[[ The records, beginning ]]
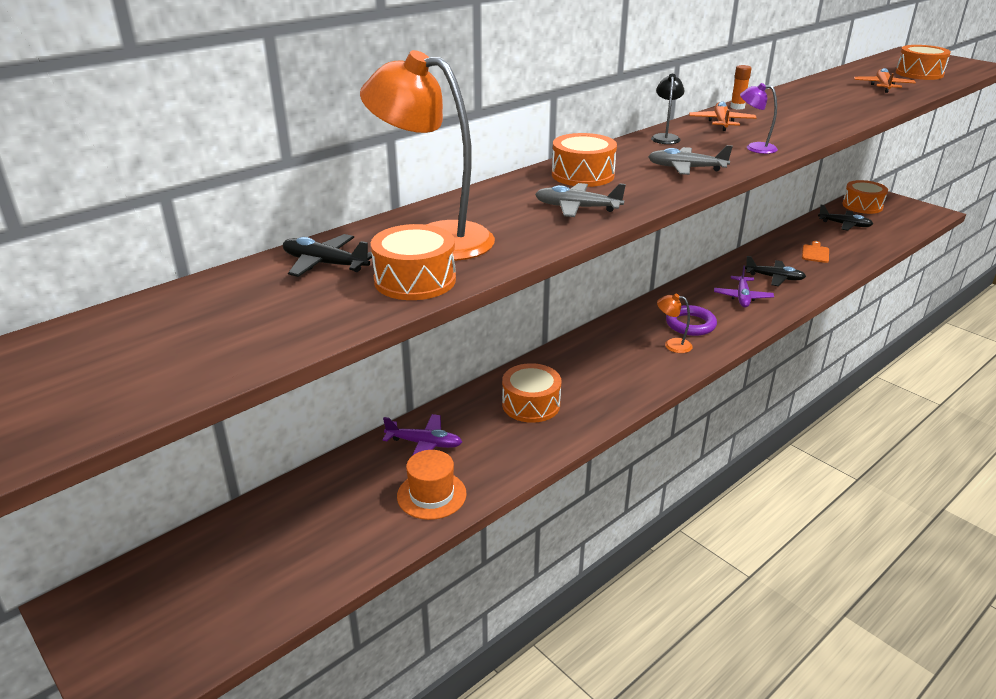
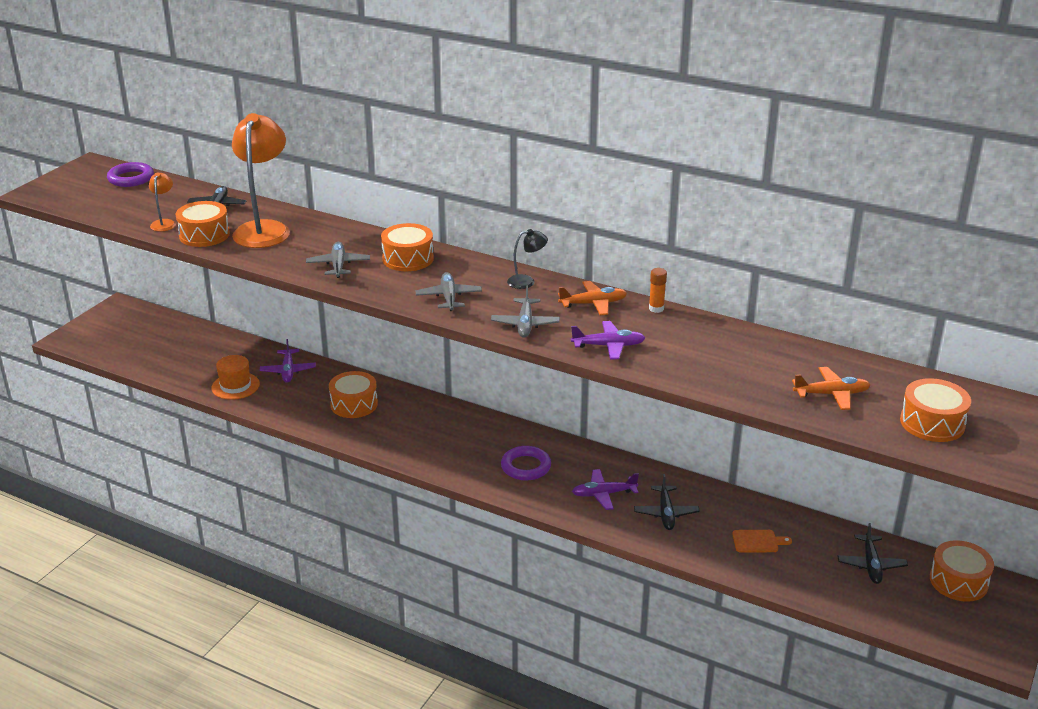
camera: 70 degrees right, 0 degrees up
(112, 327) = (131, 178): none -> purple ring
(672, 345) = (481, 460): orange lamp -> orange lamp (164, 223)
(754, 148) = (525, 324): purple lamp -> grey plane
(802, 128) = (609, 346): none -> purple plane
[[ The records, end ]]
[[ The records, beginning ]]
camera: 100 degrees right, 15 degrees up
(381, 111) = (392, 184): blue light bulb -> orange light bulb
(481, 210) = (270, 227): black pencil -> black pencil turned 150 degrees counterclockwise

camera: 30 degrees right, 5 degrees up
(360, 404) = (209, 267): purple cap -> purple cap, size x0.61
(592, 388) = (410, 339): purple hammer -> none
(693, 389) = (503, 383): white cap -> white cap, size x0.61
[[ The records, end ]]
**What to work on**
Give back exactly the lines above starting at the line where "camera: 70 degrees right, 0 degrees up" appears and ending at the line where "(802, 128) = (609, 346): none -> purple plane" appears, both included, with no other lines.

**Task response**
camera: 70 degrees right, 0 degrees up
(112, 327) = (131, 178): none -> purple ring
(672, 345) = (481, 460): orange lamp -> orange lamp (164, 223)
(754, 148) = (525, 324): purple lamp -> grey plane
(802, 128) = (609, 346): none -> purple plane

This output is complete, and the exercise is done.